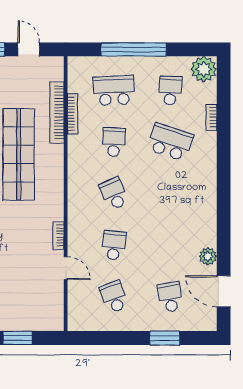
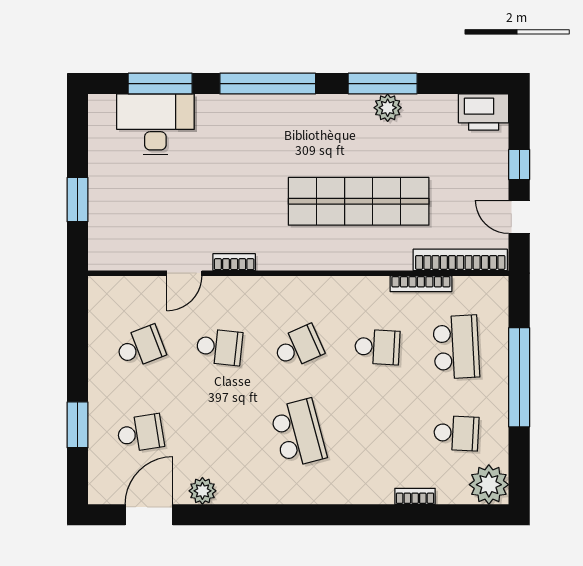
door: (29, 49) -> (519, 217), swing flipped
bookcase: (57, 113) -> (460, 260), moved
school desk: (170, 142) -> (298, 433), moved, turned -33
--
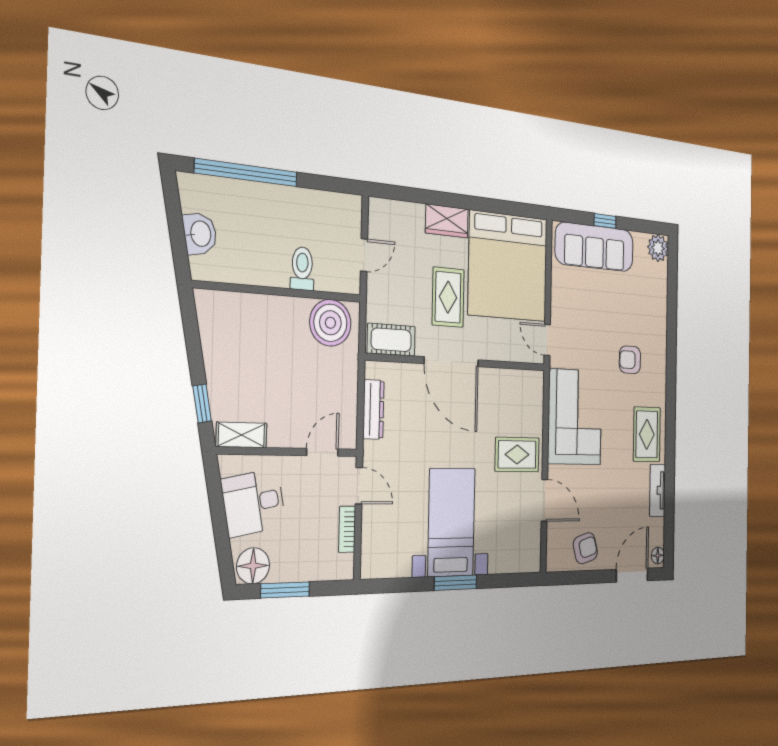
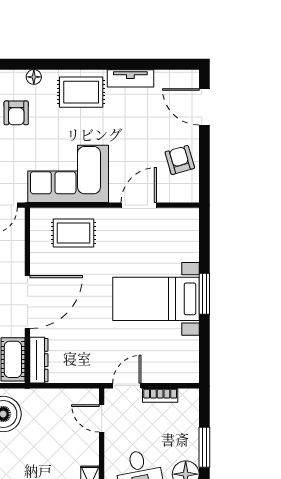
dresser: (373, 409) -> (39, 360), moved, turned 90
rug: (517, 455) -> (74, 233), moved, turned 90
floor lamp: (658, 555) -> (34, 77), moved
==
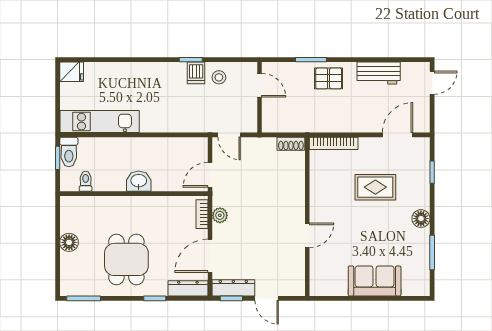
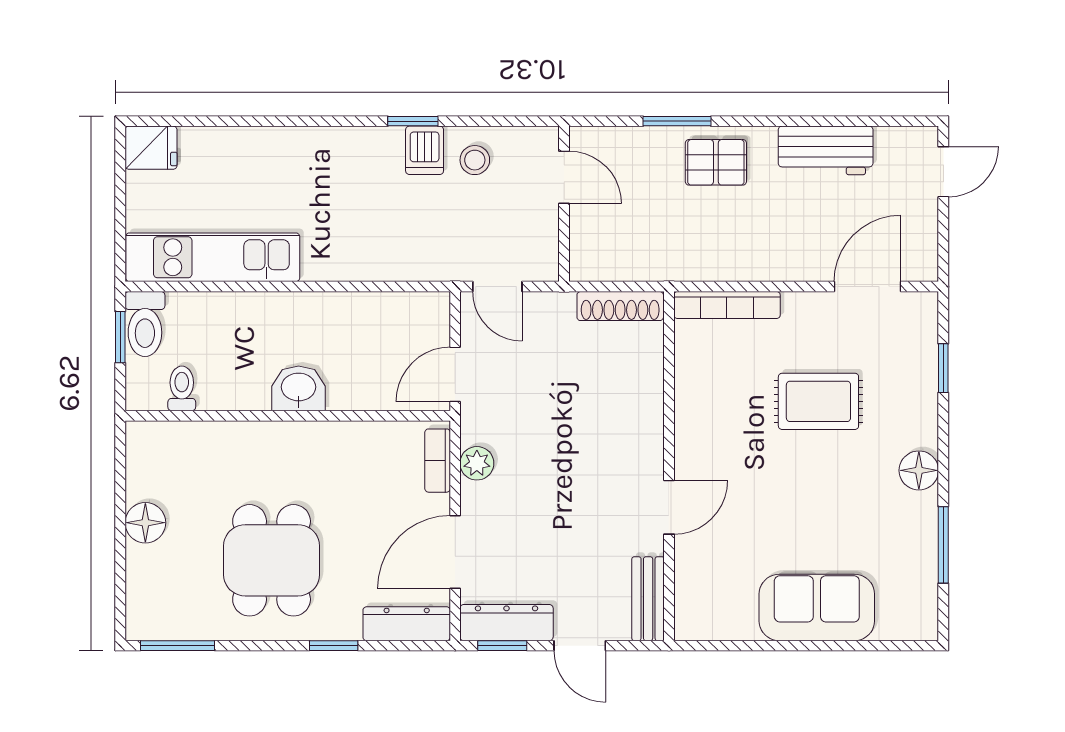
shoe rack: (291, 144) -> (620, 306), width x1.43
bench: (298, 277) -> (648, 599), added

### [EXERCISE AIM]
The response must give every line from the material above that holds the string "moved".

### [WRITTEN ANSWER]
bookcase: (57, 113) -> (460, 260), moved
school desk: (170, 142) -> (298, 433), moved, turned -33
dresser: (373, 409) -> (39, 360), moved, turned 90
rug: (517, 455) -> (74, 233), moved, turned 90
floor lamp: (658, 555) -> (34, 77), moved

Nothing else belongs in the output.